### WHAT YOU HAVE TO DO:
Take the lines below from the one with "LDR1: GL5539 (BTN, U1/PB1)" through the one with "U8 pin OA: U8/IA -> MA" and print only them, exactly. Don't print the pictures.

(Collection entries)

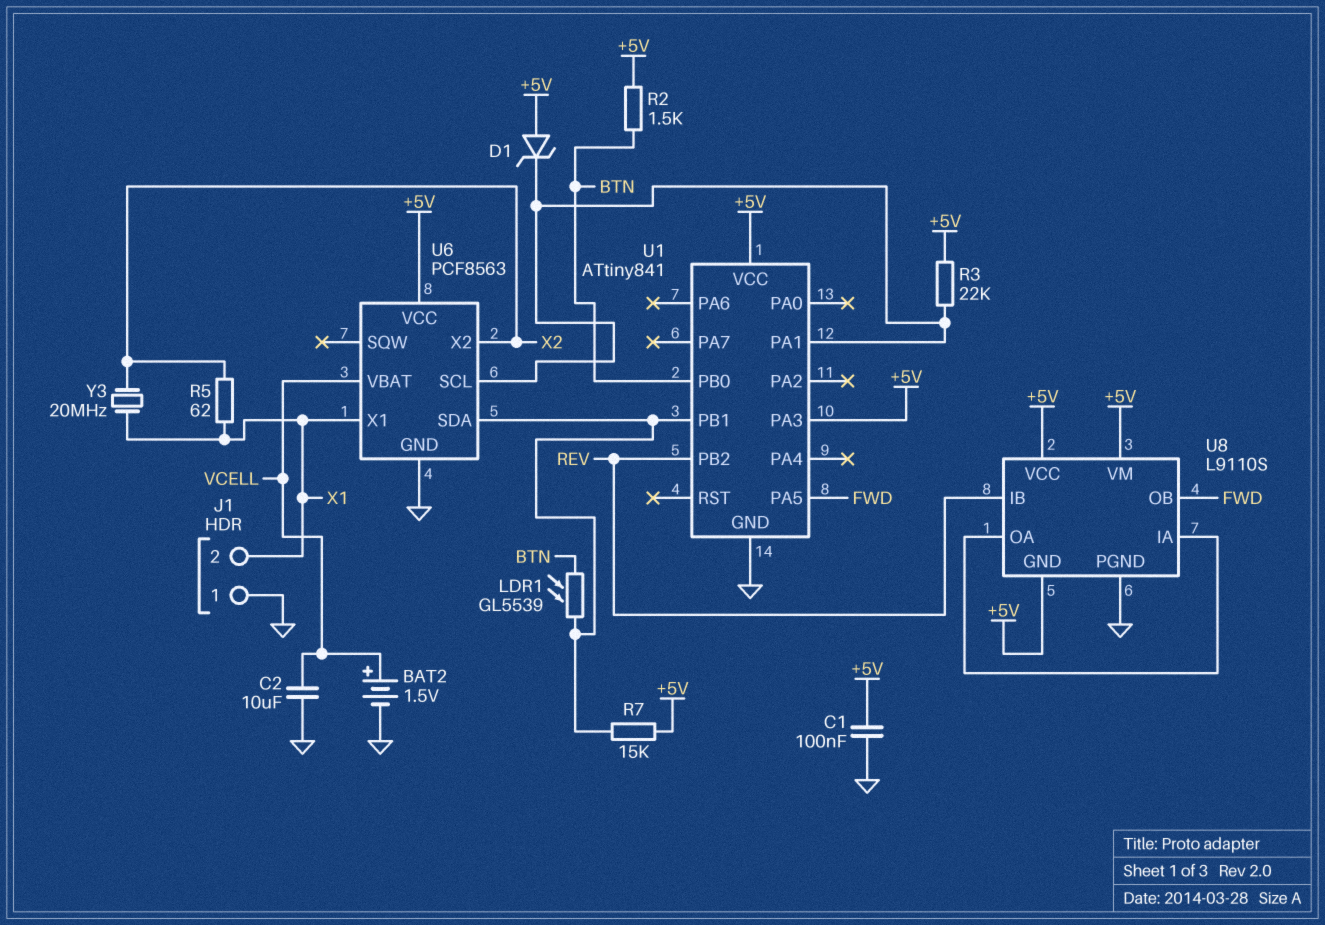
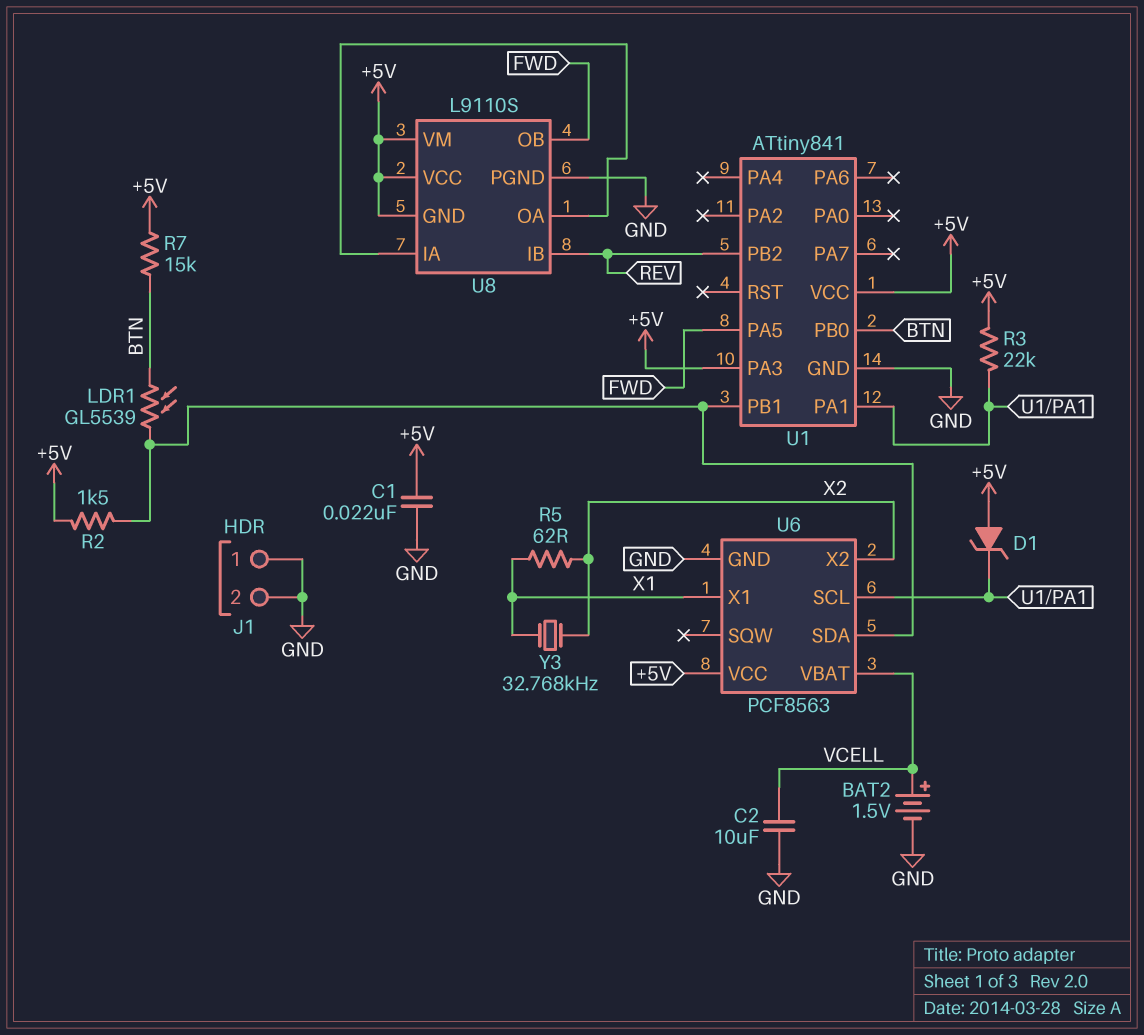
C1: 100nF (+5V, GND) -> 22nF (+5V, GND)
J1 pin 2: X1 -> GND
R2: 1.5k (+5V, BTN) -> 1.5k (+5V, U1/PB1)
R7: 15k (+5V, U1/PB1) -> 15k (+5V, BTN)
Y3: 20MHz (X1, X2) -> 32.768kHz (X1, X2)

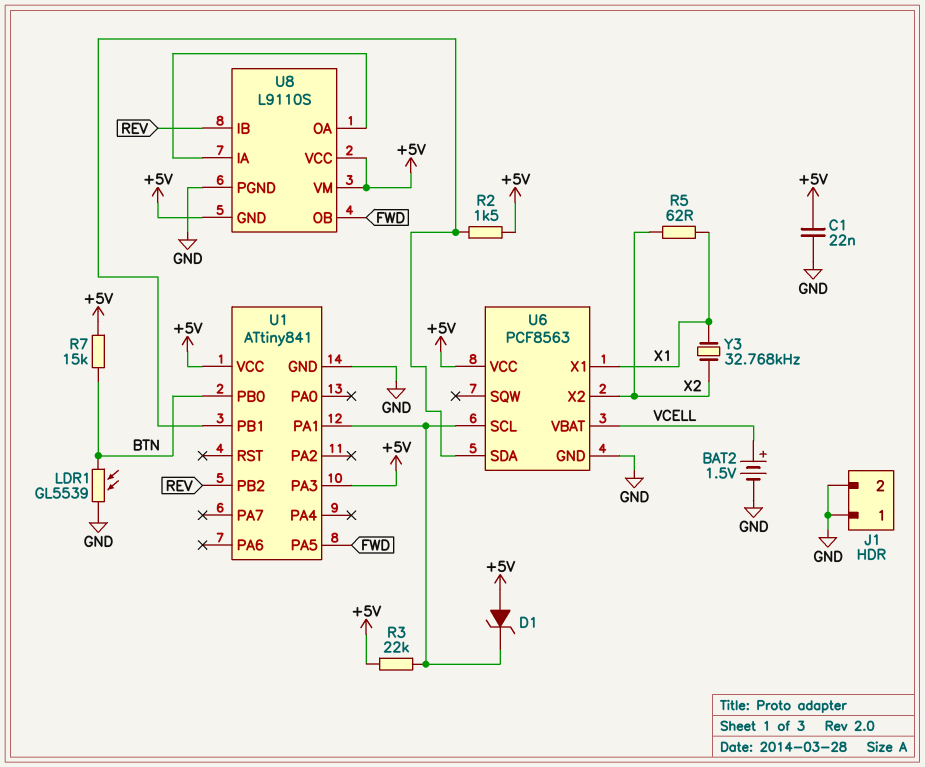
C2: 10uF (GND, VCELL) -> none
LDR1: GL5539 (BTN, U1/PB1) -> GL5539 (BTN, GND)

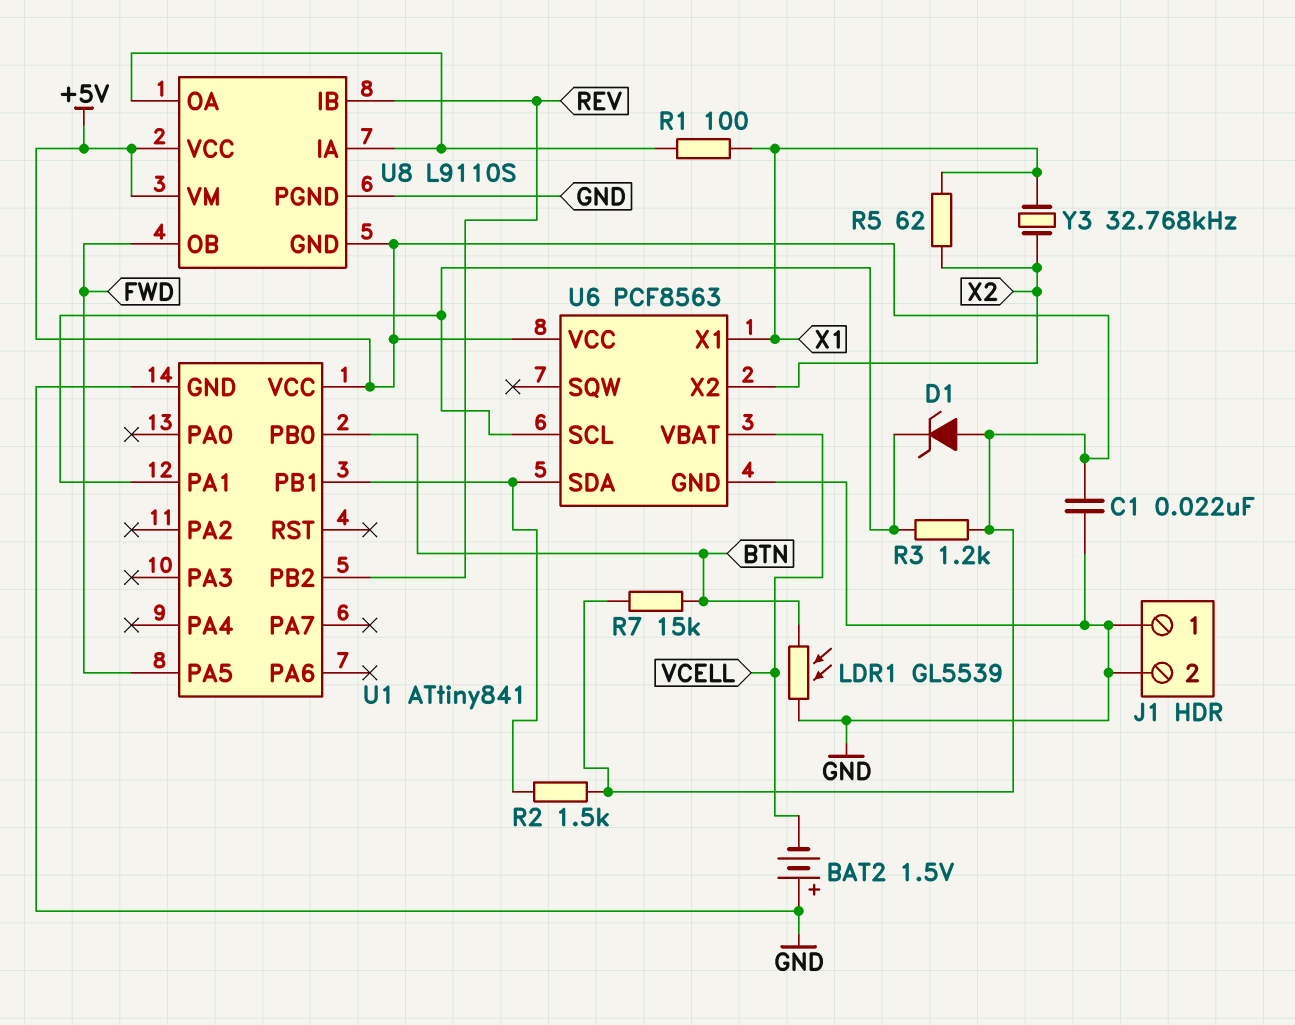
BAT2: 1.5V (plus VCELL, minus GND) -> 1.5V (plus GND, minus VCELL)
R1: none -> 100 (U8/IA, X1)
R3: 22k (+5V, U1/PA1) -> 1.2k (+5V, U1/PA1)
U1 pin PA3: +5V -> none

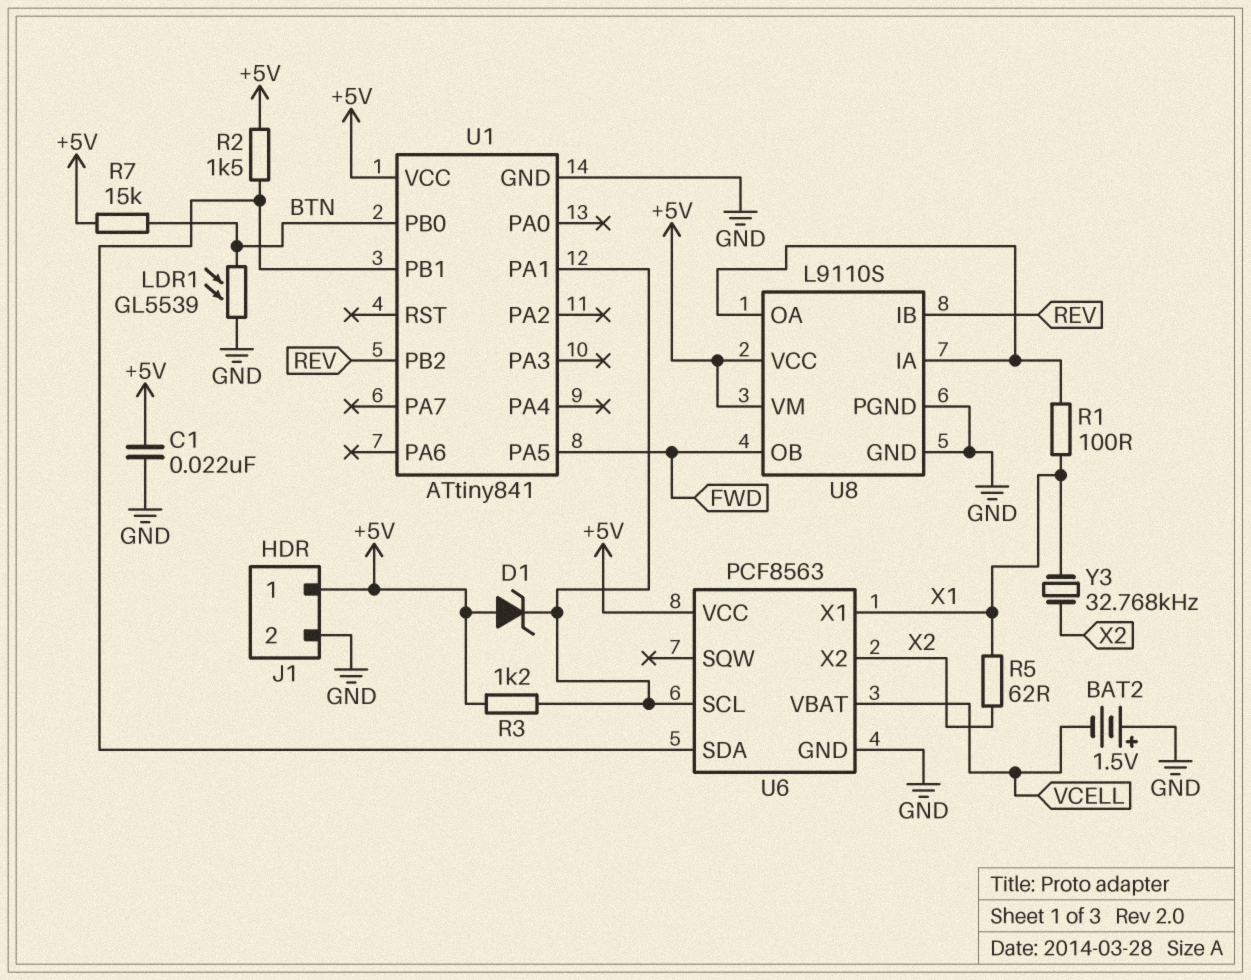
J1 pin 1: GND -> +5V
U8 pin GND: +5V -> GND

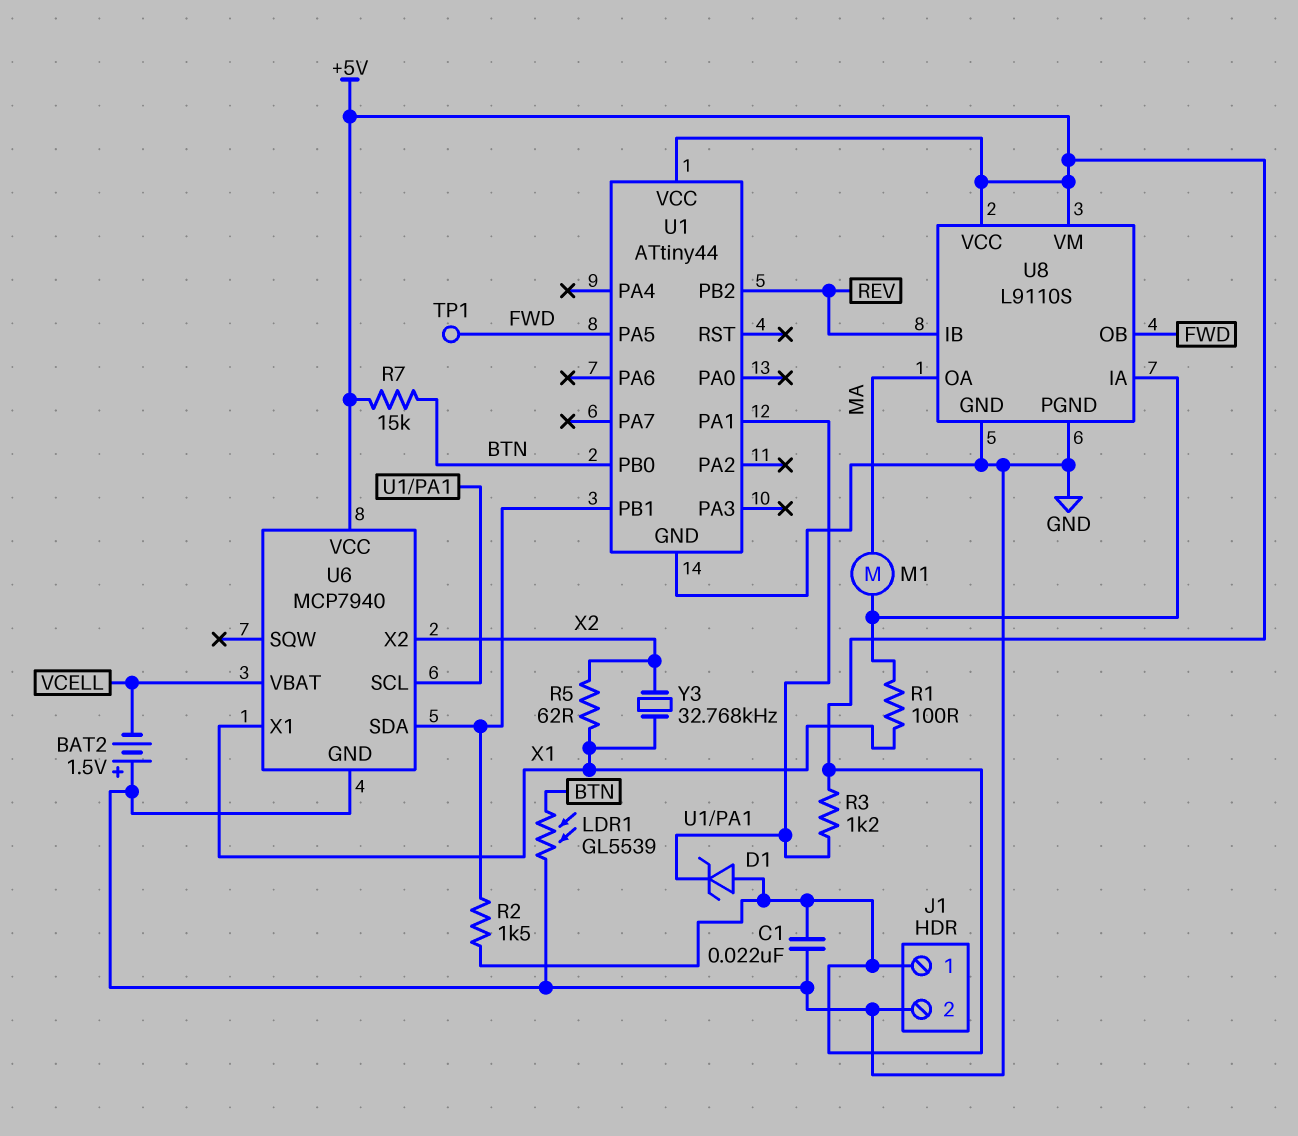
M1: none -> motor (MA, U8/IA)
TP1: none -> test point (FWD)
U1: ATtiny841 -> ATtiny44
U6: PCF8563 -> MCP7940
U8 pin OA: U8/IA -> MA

--

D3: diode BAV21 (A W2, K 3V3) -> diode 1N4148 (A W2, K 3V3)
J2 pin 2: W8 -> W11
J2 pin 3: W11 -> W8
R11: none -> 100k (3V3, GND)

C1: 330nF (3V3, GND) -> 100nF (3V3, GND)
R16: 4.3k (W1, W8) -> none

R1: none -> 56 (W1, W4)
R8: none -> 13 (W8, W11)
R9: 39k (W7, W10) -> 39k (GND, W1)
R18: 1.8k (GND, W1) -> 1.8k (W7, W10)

### EXERCISE SOLUTION:
LDR1: GL5539 (BTN, U1/PB1) -> GL5539 (BTN, GND)

BAT2: 1.5V (plus VCELL, minus GND) -> 1.5V (plus GND, minus VCELL)
R1: none -> 100 (U8/IA, X1)
R3: 22k (+5V, U1/PA1) -> 1.2k (+5V, U1/PA1)
U1 pin PA3: +5V -> none

J1 pin 1: GND -> +5V
U8 pin GND: +5V -> GND

M1: none -> motor (MA, U8/IA)
TP1: none -> test point (FWD)
U1: ATtiny841 -> ATtiny44
U6: PCF8563 -> MCP7940
U8 pin OA: U8/IA -> MA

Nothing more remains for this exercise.